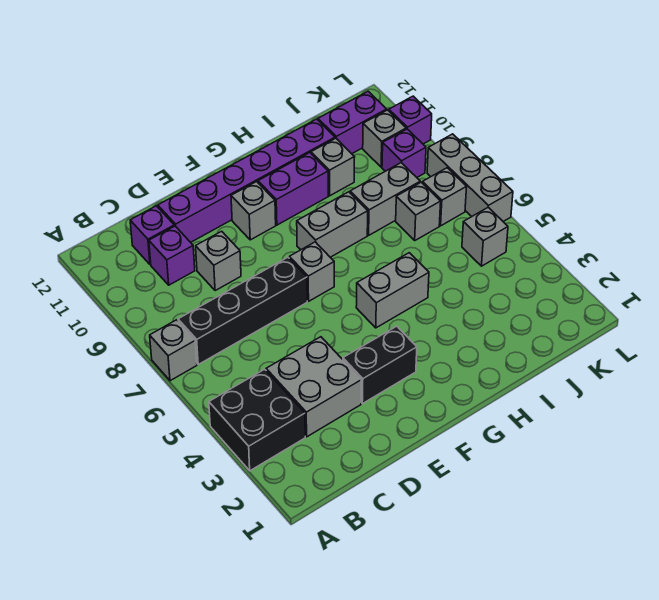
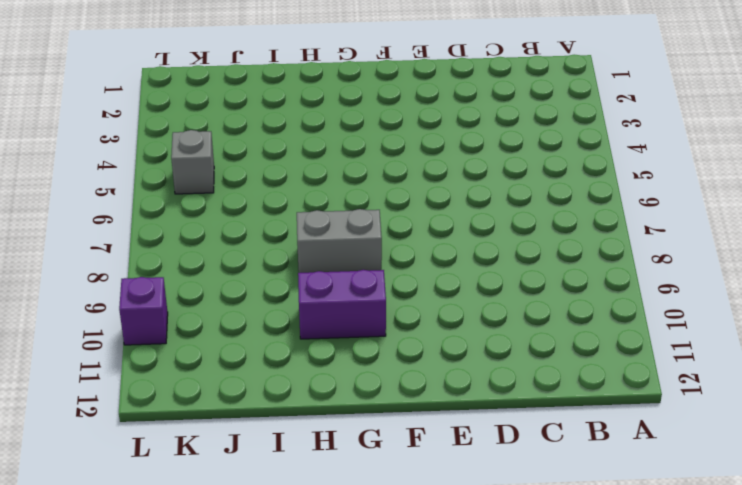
none -> black brick A3:B4 level 1
none -> grey brick A7 level 1
none -> black brick B7:E7 level 1

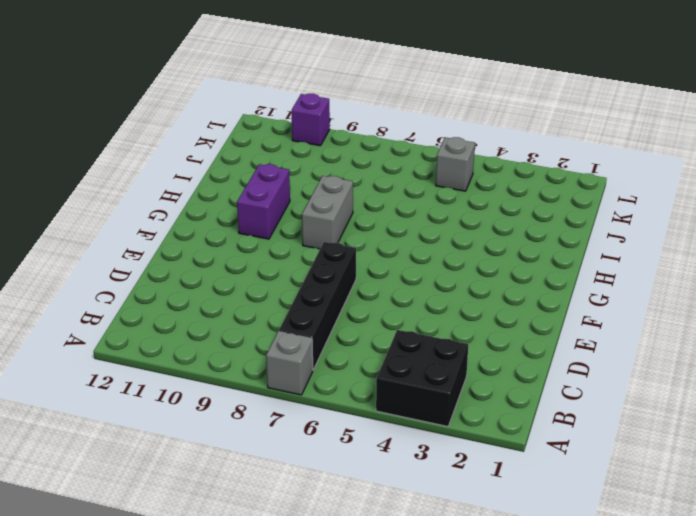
none -> grey brick C3:D4 level 1
none -> purple brick C10 level 1
none -> purple brick C11 level 1

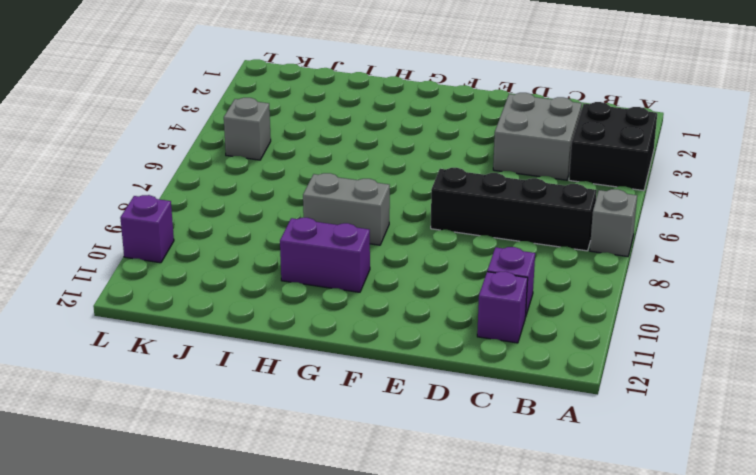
none -> grey brick D9 level 1
none -> purple brick D11:I11 level 1
none -> black brick E3:F3 level 1

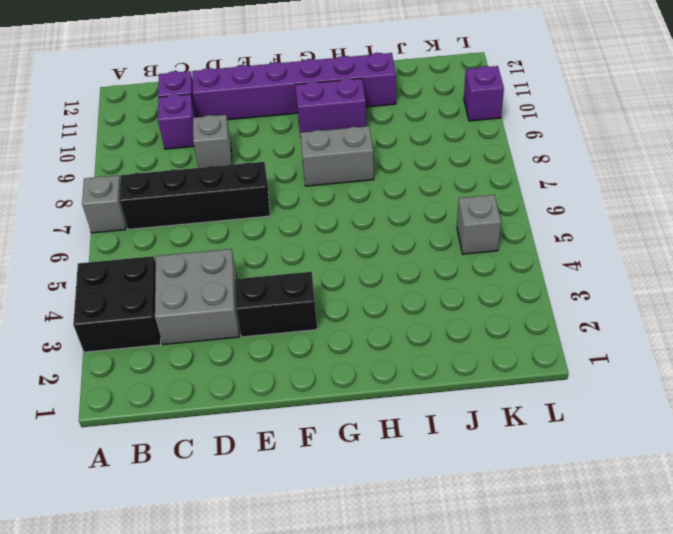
none -> grey brick F7 level 1
none -> grey brick F10 level 1
none -> grey brick G5:H5 level 1

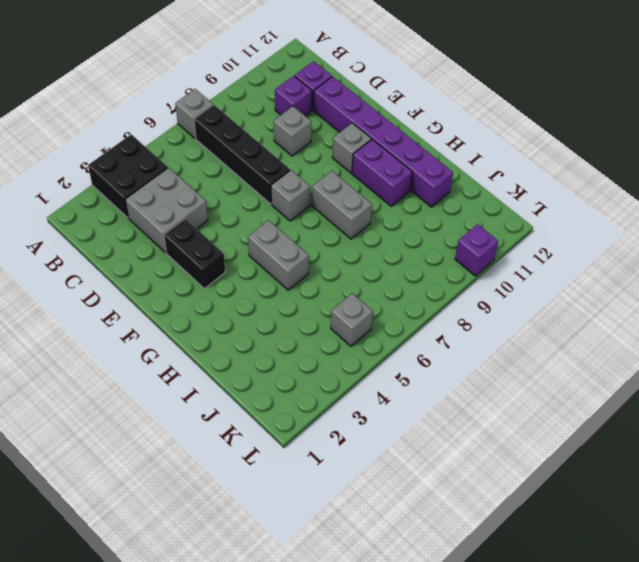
none -> grey brick I8:J8 level 1
none -> grey brick I10 level 1
none -> grey brick J7 level 1

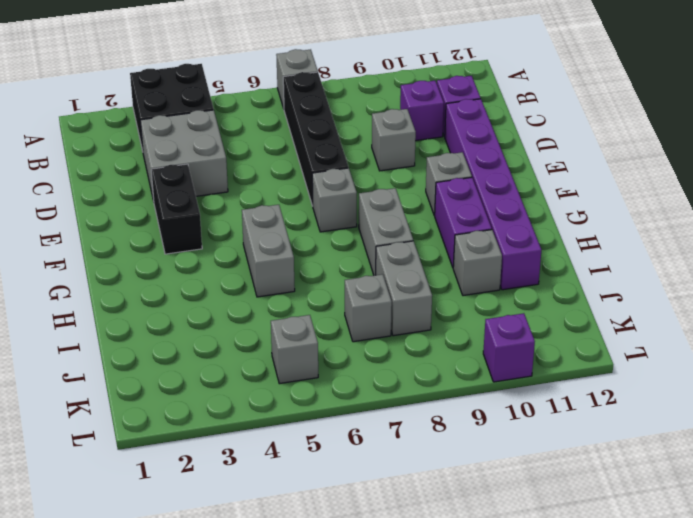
none -> purple brick J11:K11 level 1
none -> grey brick K7 level 1
none -> purple brick K9 level 1

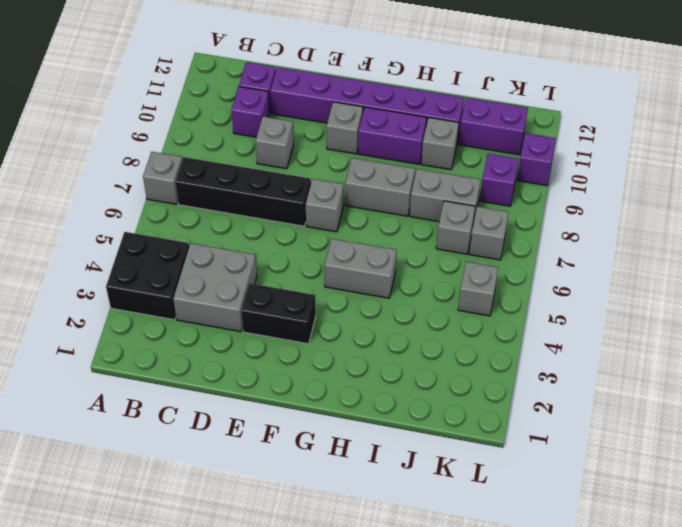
none -> grey brick K10 level 1
none -> grey brick L6:L8 level 1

- - - - -

What to do =
Check each line of the entries for "grey" and copy those that have it.

Solved problem =
none -> grey brick A7 level 1
none -> grey brick C3:D4 level 1
none -> grey brick D9 level 1
none -> grey brick F7 level 1
none -> grey brick F10 level 1
none -> grey brick G5:H5 level 1
none -> grey brick I8:J8 level 1
none -> grey brick I10 level 1
none -> grey brick J7 level 1
none -> grey brick K7 level 1
none -> grey brick K10 level 1
none -> grey brick L6:L8 level 1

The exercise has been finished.